▸ WHAT YOU HAVE TO DO: From the line containing "black brick F7:F9" through the last line, print the records exactly and nothing else.

▸ Records excerpted from a collection:
○ ○ ○ ○

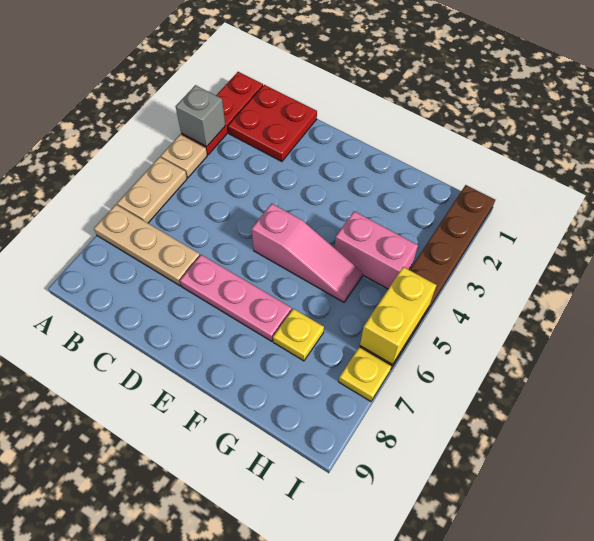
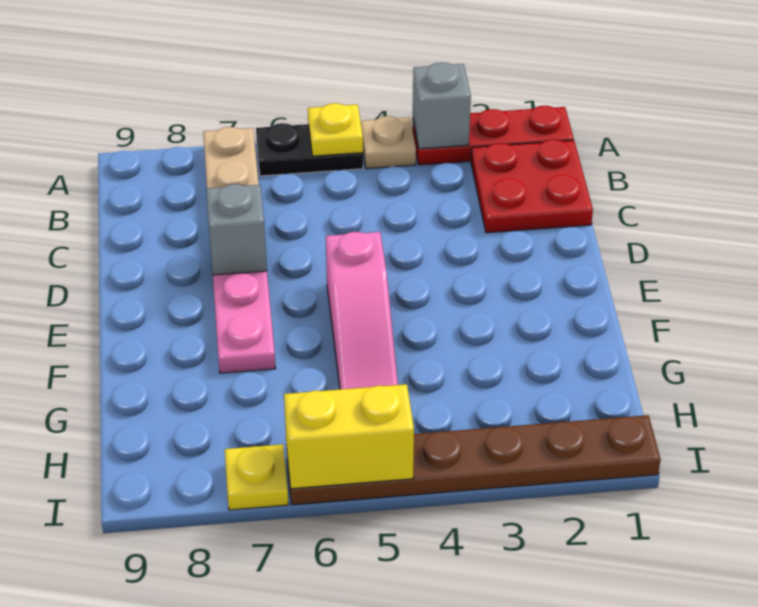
tan plate A5:A6 level 1 -> black plate A5:A6 level 1
none -> grey brick D7 level 2
pink brick G4:H4 level 1 -> none
yellow plate G7 level 1 -> yellow plate A5 level 2

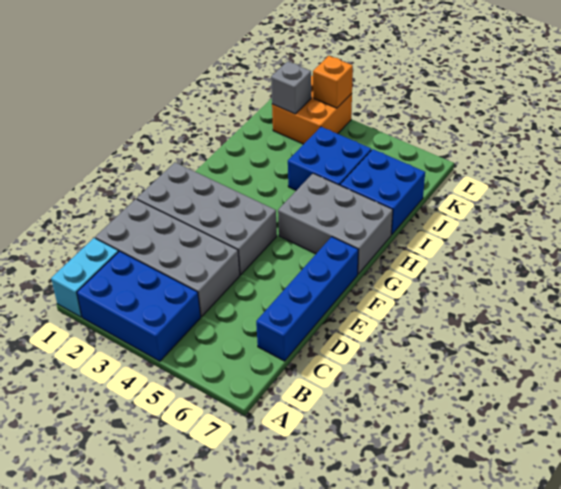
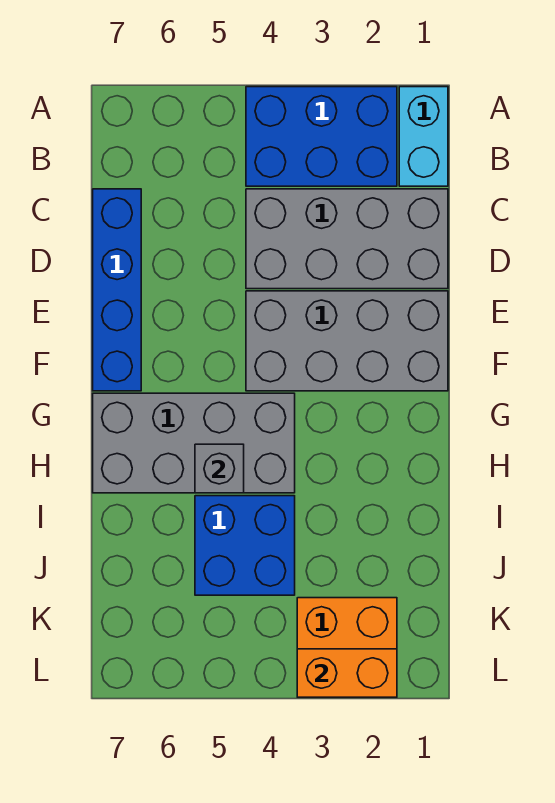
grey brick G5:H7 level 1 -> grey brick G4:H7 level 1
blue brick I6:J7 level 1 -> none
grey brick K2 level 2 -> grey brick H5 level 2
orange brick L3 level 2 -> orange brick L2:L3 level 2

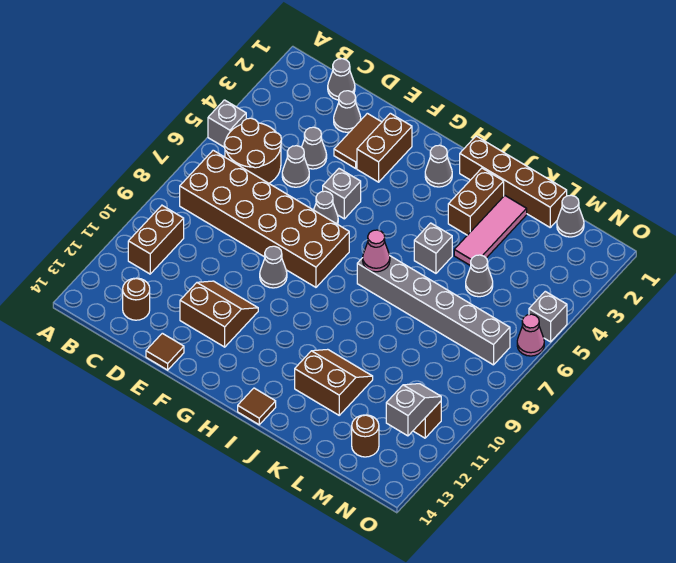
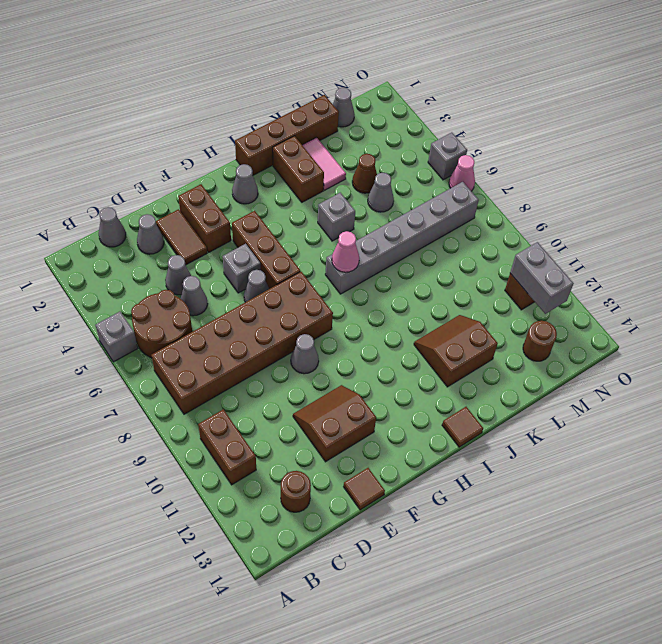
none -> brown brick G4:G6 level 1
pink tile K2:K4 level 1 -> pink tile K2:K3 level 1
none -> brown cone L4 level 1
grey slope N11:N12 level 2 top 12 -> grey brick N11:N12 level 2

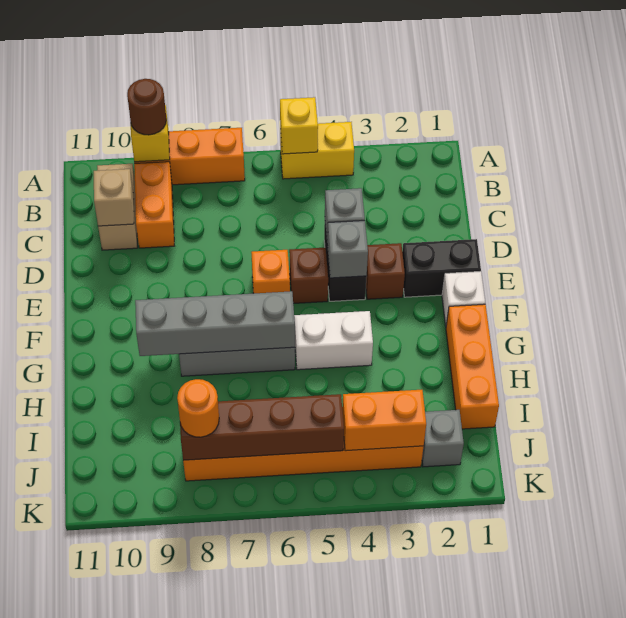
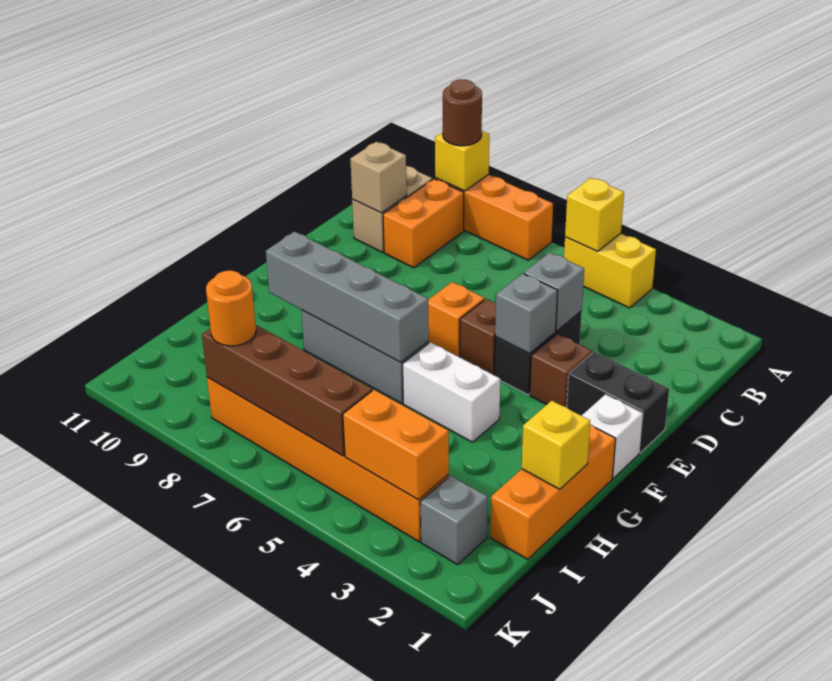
none -> yellow brick H1 level 2

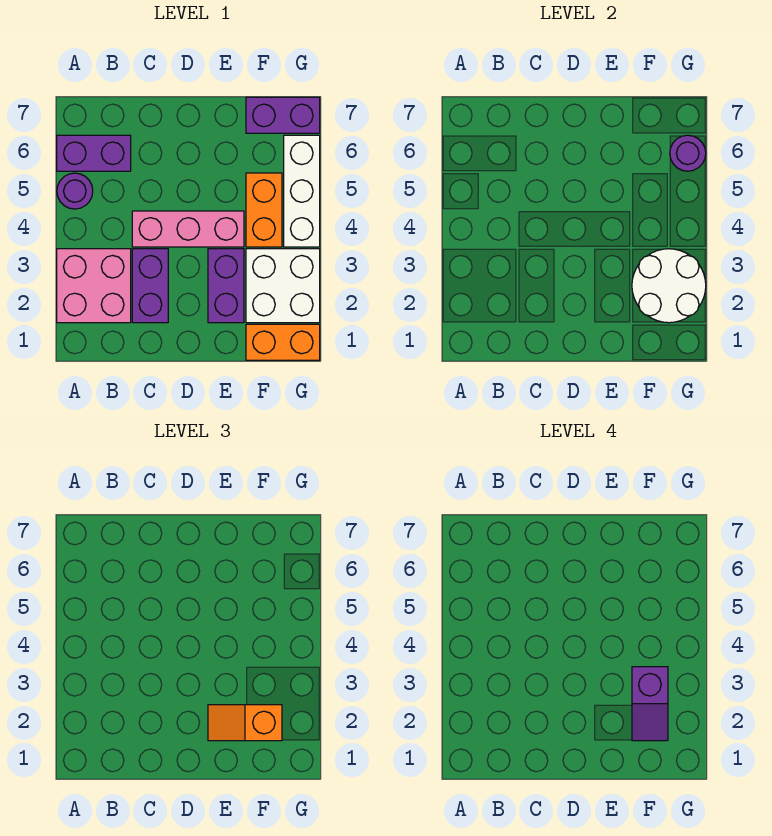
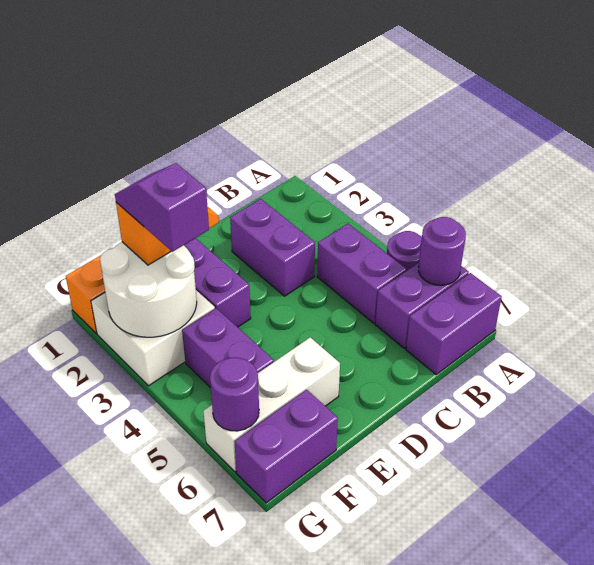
pink brick A2:B3 level 1 -> none
none -> purple round brick A6 level 2
none -> purple brick A7:B7 level 1
none -> purple brick B4:B5 level 1
pink brick C4:E4 level 1 -> none
orange brick F4:F5 level 1 -> purple brick F4:F5 level 1
white brick G4:G6 level 1 -> white brick E6:G6 level 1

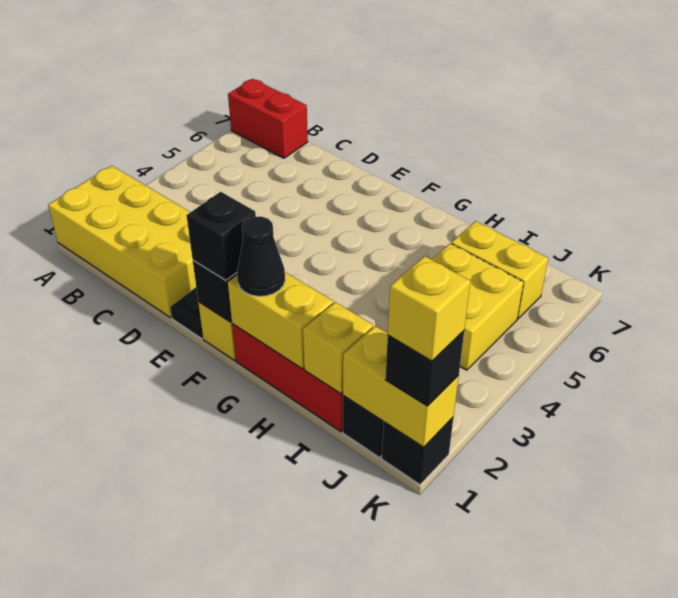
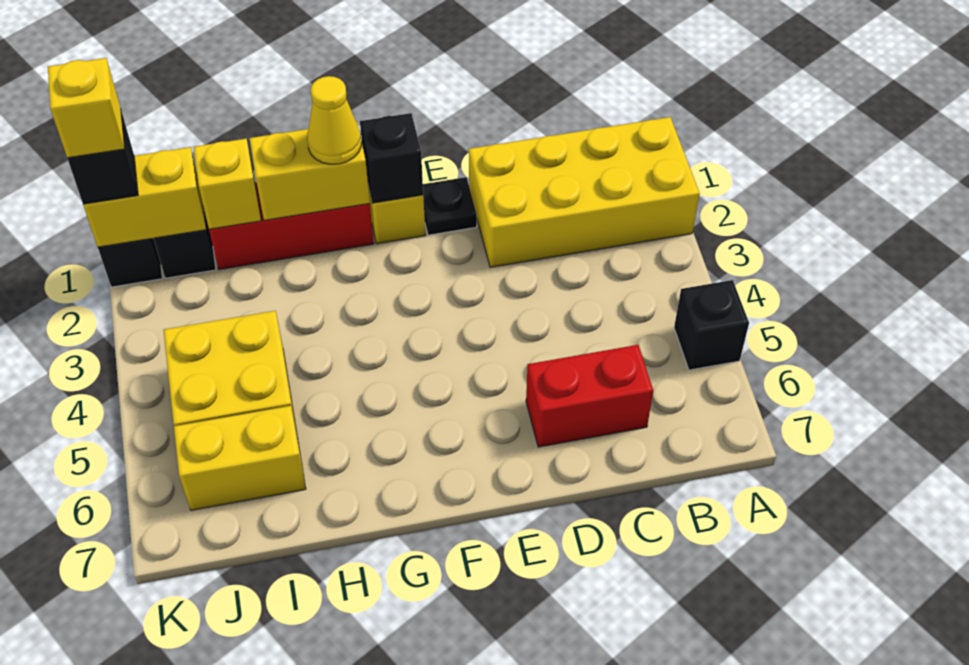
red brick A7:B7 level 1 -> red brick C6:D6 level 1
black brick F1 level 3 -> black brick A5 level 1
black cone G1 level 3 -> yellow cone G1 level 3

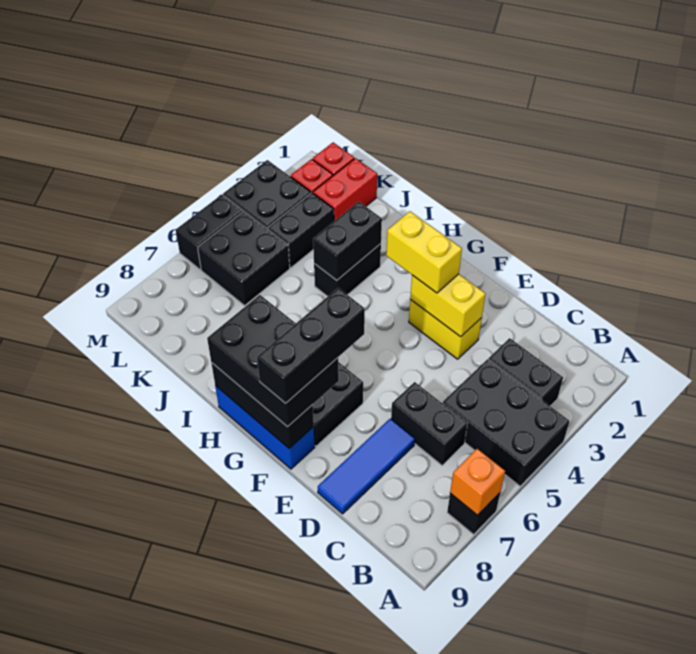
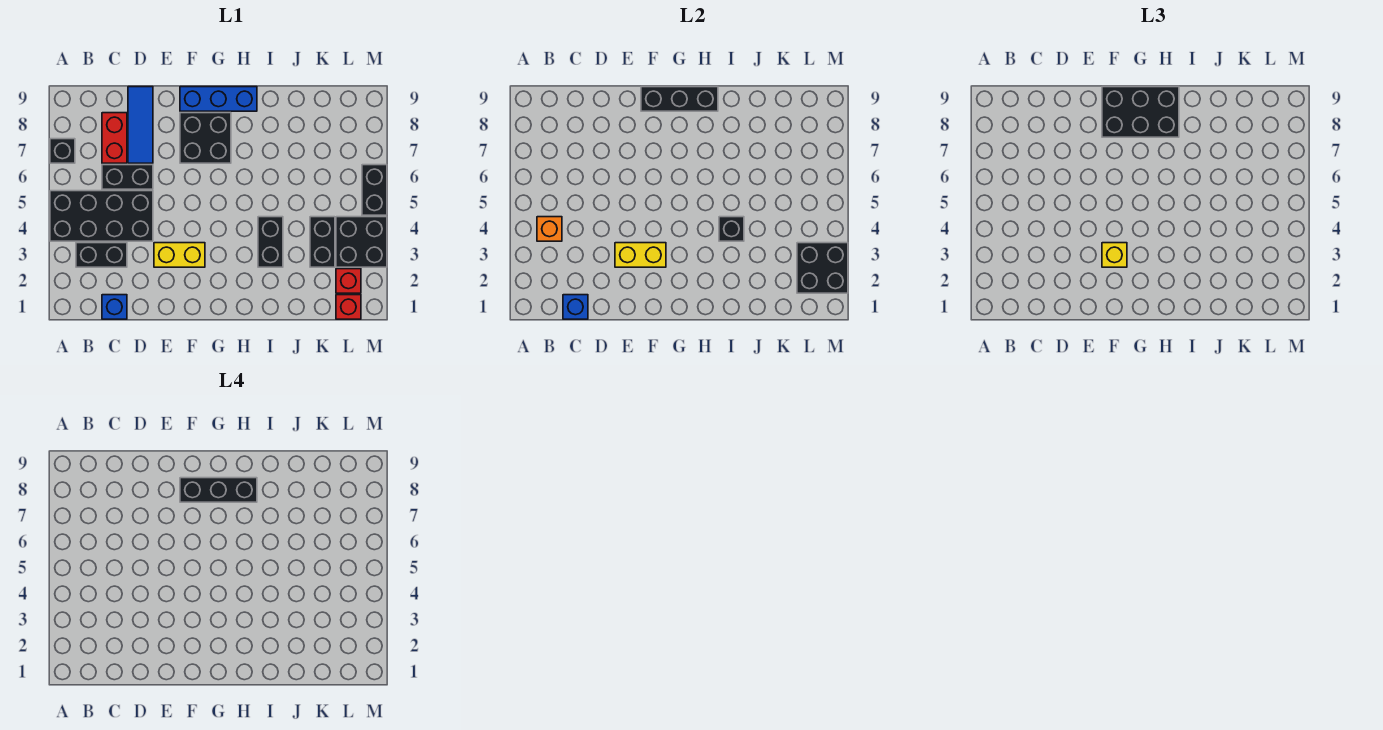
black brick A4:C5 level 1 -> black brick A4:D5 level 1
orange brick A7 level 2 -> orange brick B4 level 2
none -> blue brick C1 level 1
none -> blue brick C1 level 2
yellow brick F3:G3 level 3 -> yellow brick F3 level 3
black brick F7:F9 level 4 -> black brick F8:H8 level 4
black brick I3:I4 level 2 -> black brick I4 level 2
red brick K1:K2 level 1 -> red brick C7:C8 level 1
black brick K5:L6 level 1 -> black brick L2:M3 level 2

○ ○ ○ ○

▸ YOUR RESPONSE:
black brick F7:F9 level 4 -> black brick F8:H8 level 4
black brick I3:I4 level 2 -> black brick I4 level 2
red brick K1:K2 level 1 -> red brick C7:C8 level 1
black brick K5:L6 level 1 -> black brick L2:M3 level 2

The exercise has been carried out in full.